→ PROBLEM TO SOLVE
What lines of the listing below contain the word "bucket"? Copy each of them out.

→ RECORD SET
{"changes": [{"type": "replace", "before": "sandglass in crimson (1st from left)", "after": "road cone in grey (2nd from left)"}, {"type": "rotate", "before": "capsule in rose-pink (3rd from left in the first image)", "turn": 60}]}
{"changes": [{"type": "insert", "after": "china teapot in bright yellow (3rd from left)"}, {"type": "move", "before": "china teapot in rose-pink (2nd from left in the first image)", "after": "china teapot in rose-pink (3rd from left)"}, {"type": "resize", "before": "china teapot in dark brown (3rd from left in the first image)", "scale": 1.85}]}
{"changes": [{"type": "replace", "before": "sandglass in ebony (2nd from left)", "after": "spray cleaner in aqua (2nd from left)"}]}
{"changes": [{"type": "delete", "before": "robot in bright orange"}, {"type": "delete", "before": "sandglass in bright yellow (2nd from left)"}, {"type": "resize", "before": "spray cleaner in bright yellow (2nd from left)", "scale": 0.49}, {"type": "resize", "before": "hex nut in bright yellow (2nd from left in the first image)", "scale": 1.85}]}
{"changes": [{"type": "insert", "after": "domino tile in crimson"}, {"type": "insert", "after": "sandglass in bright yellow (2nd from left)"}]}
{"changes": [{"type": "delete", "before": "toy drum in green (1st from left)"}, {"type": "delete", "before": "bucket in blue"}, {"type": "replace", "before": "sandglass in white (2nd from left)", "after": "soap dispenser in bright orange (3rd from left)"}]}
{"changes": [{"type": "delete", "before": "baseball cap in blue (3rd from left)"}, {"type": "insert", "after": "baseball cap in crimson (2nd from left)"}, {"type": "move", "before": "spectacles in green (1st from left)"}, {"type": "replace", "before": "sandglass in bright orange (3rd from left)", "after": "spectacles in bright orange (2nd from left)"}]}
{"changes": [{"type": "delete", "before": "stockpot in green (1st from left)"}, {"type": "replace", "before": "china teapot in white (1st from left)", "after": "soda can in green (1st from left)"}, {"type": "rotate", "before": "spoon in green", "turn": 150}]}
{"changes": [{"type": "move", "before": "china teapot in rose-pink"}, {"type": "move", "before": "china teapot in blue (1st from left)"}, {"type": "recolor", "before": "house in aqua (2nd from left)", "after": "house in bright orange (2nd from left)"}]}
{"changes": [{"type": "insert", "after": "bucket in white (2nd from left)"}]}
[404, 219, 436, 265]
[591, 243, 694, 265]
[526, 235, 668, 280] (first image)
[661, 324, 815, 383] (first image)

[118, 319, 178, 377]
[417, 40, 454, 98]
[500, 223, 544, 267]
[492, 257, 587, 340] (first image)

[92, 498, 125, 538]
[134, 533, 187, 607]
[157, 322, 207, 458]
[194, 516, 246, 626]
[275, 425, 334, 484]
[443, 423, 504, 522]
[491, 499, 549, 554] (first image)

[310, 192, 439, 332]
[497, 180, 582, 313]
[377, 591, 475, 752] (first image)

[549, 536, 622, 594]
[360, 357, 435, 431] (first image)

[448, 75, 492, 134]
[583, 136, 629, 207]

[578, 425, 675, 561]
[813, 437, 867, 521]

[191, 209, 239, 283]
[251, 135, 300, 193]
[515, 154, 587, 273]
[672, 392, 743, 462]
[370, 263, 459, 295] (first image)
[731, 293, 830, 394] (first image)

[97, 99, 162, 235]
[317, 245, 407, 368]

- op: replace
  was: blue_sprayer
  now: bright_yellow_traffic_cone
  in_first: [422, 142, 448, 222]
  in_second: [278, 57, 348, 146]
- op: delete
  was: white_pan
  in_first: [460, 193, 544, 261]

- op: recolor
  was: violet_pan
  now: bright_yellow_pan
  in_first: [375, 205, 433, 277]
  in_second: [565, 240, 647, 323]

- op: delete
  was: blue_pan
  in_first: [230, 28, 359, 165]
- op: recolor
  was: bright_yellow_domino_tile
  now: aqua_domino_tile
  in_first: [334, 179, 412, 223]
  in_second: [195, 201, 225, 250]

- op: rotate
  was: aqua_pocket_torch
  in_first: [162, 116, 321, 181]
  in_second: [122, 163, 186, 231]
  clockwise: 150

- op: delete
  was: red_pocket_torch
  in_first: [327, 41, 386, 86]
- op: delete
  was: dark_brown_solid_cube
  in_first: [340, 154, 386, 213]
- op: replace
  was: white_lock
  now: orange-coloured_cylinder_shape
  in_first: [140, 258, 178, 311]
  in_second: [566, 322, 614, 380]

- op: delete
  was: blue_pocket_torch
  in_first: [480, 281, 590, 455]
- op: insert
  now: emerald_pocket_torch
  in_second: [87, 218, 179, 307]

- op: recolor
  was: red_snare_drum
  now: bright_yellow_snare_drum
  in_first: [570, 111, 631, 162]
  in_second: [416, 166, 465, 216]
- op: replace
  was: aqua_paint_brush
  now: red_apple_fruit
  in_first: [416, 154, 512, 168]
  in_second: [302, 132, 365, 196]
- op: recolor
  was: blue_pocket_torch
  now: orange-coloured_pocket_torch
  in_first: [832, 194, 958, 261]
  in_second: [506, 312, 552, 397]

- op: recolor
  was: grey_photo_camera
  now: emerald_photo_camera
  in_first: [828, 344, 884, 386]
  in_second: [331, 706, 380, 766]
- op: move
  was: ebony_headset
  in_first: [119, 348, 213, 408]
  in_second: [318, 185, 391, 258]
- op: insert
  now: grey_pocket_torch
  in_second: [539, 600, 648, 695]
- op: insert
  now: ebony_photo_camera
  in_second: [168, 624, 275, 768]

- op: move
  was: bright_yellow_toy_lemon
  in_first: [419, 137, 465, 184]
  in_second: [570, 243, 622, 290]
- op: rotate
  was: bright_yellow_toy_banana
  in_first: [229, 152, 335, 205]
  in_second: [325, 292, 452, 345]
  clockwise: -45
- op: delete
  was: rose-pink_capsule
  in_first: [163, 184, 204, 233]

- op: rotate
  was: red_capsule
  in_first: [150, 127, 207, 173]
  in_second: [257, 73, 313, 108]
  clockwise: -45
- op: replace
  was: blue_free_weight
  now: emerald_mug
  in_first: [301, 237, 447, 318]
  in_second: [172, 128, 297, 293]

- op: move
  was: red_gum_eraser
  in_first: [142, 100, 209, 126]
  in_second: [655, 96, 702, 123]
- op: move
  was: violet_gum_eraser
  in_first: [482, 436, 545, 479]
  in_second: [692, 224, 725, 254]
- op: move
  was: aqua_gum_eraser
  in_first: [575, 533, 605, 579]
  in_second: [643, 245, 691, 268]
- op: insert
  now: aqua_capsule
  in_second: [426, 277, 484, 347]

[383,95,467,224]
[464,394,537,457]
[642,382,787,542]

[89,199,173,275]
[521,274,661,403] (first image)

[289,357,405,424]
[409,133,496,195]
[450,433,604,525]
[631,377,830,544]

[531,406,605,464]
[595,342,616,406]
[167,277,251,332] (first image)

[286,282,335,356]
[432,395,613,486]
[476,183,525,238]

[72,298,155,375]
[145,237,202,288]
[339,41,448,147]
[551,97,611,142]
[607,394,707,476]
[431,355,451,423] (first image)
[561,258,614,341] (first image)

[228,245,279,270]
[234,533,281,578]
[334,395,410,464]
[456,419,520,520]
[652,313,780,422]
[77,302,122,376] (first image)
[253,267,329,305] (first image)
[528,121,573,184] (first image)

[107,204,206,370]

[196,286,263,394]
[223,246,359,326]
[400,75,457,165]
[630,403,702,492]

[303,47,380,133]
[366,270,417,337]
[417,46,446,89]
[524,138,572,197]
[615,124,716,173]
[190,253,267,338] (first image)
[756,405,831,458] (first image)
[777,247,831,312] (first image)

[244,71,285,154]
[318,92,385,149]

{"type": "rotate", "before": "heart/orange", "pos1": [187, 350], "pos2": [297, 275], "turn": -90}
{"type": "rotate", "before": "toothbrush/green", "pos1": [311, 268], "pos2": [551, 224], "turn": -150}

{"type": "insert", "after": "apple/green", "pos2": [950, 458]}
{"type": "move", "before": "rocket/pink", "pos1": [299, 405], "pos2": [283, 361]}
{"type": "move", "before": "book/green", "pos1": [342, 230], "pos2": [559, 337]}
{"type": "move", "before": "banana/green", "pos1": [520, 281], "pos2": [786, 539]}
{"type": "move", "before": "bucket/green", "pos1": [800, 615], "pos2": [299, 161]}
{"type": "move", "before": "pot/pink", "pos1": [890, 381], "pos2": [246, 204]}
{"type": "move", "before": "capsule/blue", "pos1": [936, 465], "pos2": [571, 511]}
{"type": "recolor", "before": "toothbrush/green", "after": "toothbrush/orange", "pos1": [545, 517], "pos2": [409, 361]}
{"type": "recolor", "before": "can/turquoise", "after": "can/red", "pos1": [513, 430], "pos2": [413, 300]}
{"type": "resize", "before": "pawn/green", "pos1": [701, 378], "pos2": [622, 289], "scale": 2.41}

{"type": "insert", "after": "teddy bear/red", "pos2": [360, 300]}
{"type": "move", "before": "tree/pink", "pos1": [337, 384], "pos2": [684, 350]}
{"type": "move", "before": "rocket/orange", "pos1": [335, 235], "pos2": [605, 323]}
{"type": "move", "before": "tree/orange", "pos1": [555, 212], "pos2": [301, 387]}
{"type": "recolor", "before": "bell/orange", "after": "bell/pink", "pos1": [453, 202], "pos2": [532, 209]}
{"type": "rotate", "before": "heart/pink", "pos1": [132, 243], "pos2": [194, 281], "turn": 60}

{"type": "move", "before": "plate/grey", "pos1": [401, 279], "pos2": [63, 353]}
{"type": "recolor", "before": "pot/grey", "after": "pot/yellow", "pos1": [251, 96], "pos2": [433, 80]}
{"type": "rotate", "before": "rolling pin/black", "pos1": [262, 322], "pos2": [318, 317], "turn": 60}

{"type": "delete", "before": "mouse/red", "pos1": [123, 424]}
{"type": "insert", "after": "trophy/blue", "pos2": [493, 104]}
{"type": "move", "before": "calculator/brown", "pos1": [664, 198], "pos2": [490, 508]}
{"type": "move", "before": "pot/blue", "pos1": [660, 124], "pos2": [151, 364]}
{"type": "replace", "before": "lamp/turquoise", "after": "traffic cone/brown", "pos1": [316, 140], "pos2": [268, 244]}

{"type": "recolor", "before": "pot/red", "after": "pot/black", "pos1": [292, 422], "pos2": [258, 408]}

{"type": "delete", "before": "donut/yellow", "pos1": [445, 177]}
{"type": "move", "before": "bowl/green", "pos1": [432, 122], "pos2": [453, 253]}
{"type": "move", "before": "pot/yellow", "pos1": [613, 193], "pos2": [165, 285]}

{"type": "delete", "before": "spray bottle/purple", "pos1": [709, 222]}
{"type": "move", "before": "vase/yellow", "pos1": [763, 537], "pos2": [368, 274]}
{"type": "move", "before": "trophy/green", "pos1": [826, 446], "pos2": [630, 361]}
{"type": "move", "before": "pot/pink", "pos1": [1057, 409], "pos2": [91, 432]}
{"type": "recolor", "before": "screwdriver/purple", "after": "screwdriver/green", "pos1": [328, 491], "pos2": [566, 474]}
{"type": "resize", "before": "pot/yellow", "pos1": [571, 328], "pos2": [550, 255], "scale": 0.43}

→ REPLY TO THE TASK
{"changes": [{"type": "delete", "before": "toy drum in green (1st from left)"}, {"type": "delete", "before": "bucket in blue"}, {"type": "replace", "before": "sandglass in white (2nd from left)", "after": "soap dispenser in bright orange (3rd from left)"}]}
{"changes": [{"type": "insert", "after": "bucket in white (2nd from left)"}]}
{"type": "move", "before": "bucket/green", "pos1": [800, 615], "pos2": [299, 161]}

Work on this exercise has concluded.